Please copy every line from the following entries in which the word "green" appears.

[Supplied information — start]

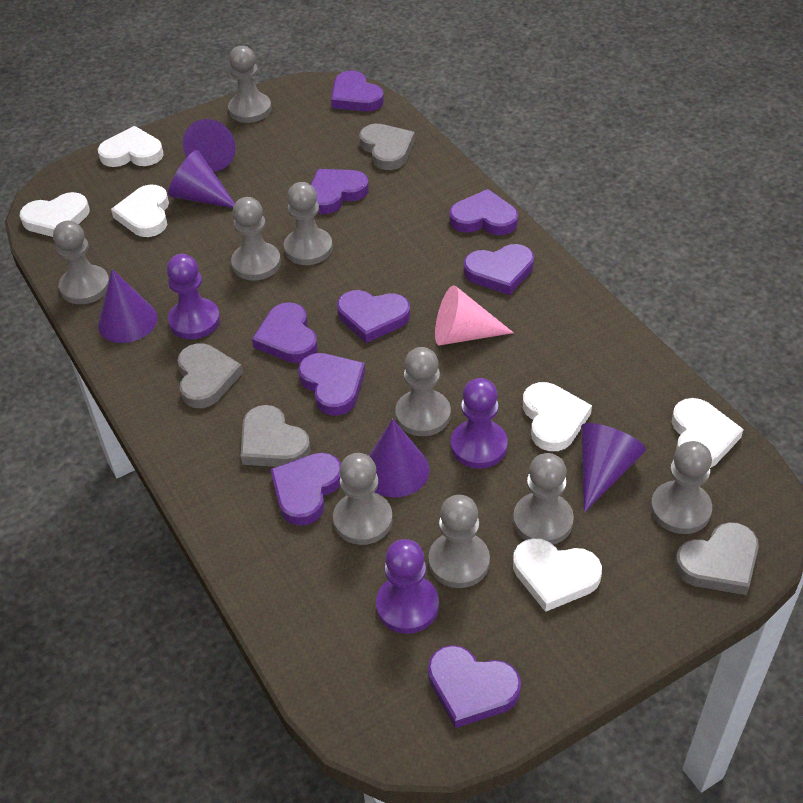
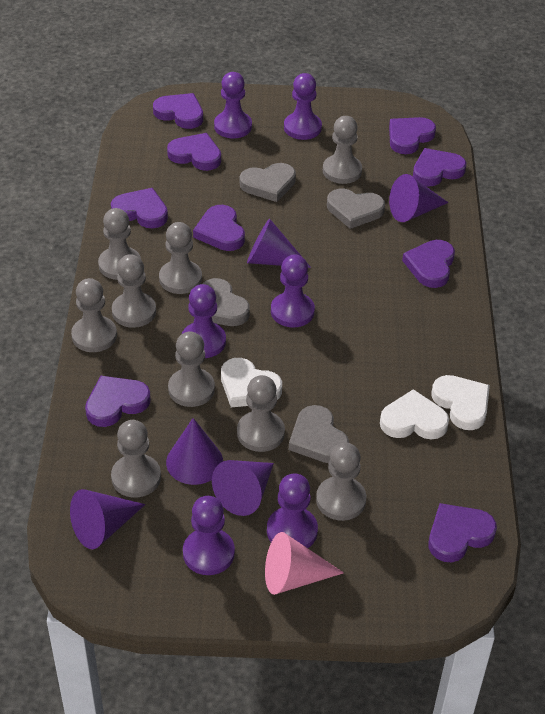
purple pawn: 3 -> 6
white heart: 6 -> 3

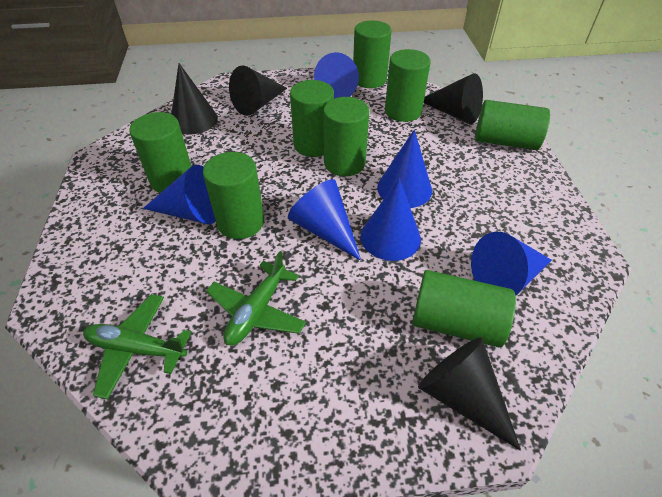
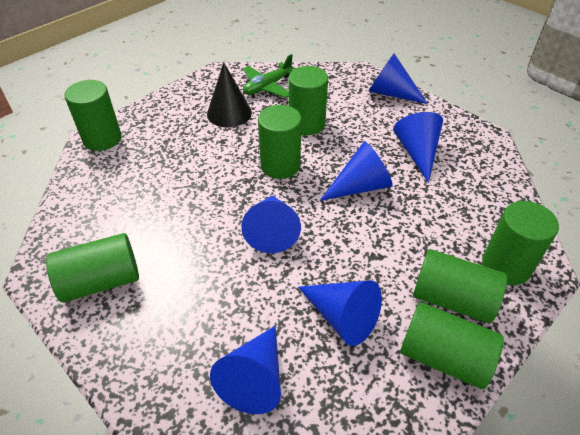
black cone: 4 -> 1
green cylinder: 8 -> 7
green plane: 2 -> 1

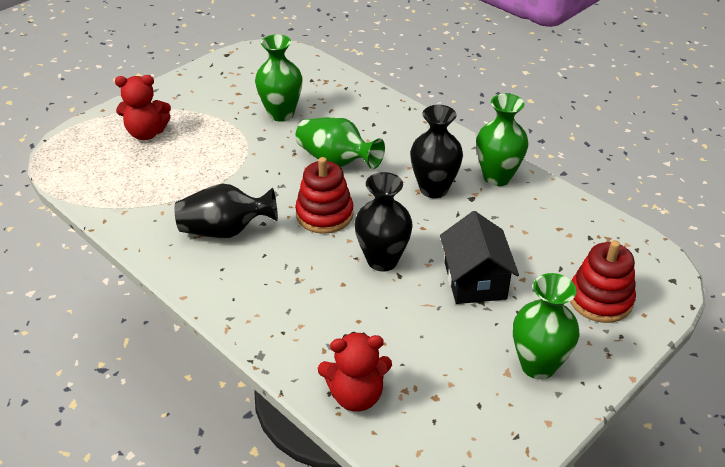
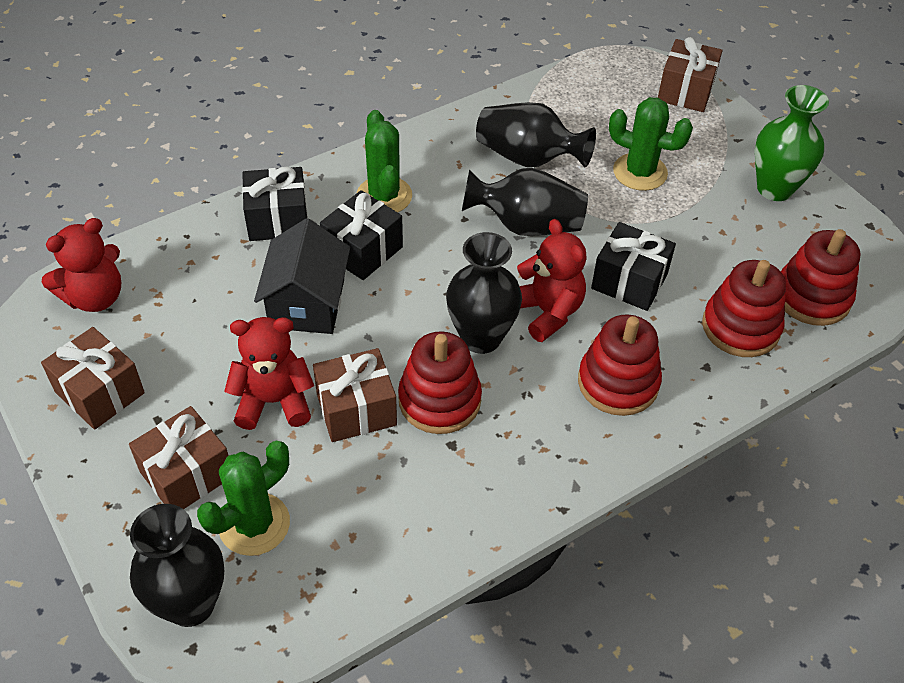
black gift: 0 -> 3
black vase: 3 -> 4
brown gift: 0 -> 4
green cactus: 0 -> 3
green vase: 4 -> 1
red stacking toy: 2 -> 4
red teddy bear: 2 -> 3

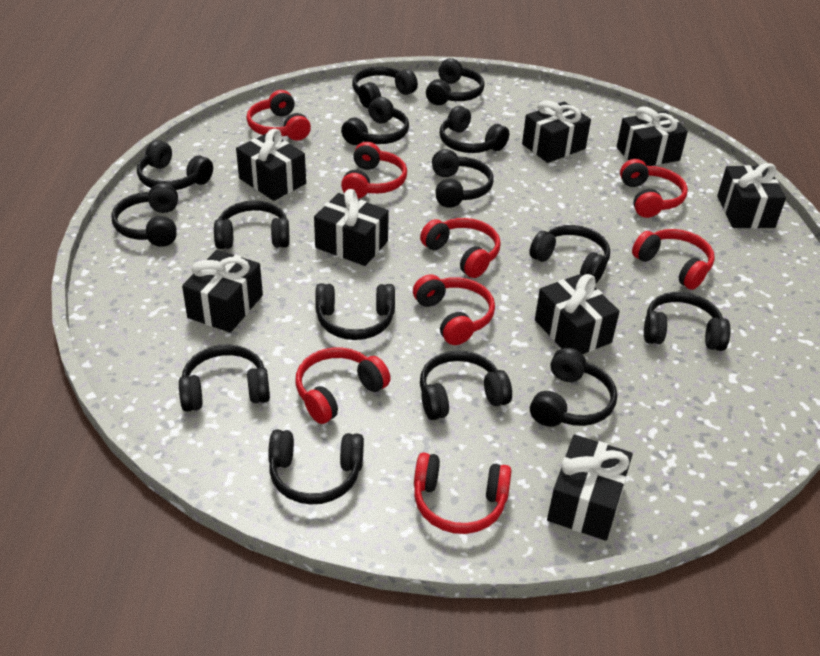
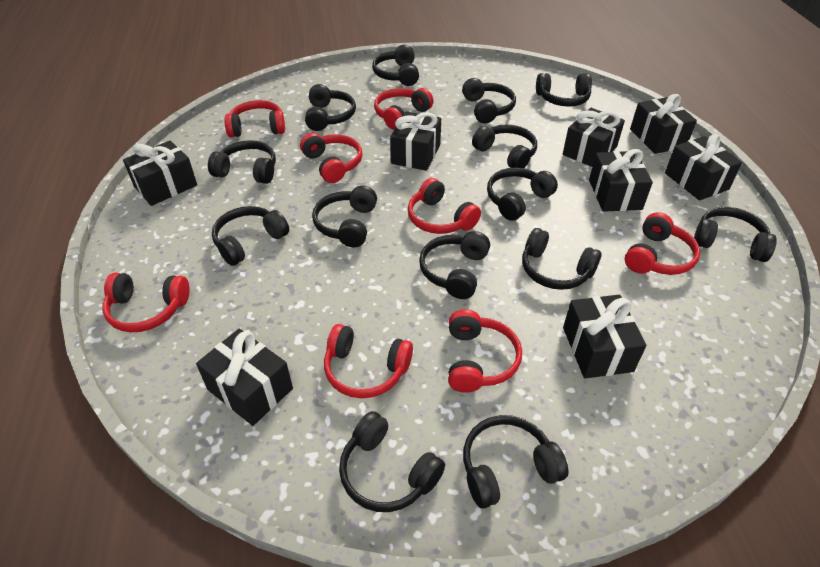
black headphones: 15 -> 14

[Supplied information — finish]

**Solved exercise:**
green cylinder: 8 -> 7
green plane: 2 -> 1
green cactus: 0 -> 3
green vase: 4 -> 1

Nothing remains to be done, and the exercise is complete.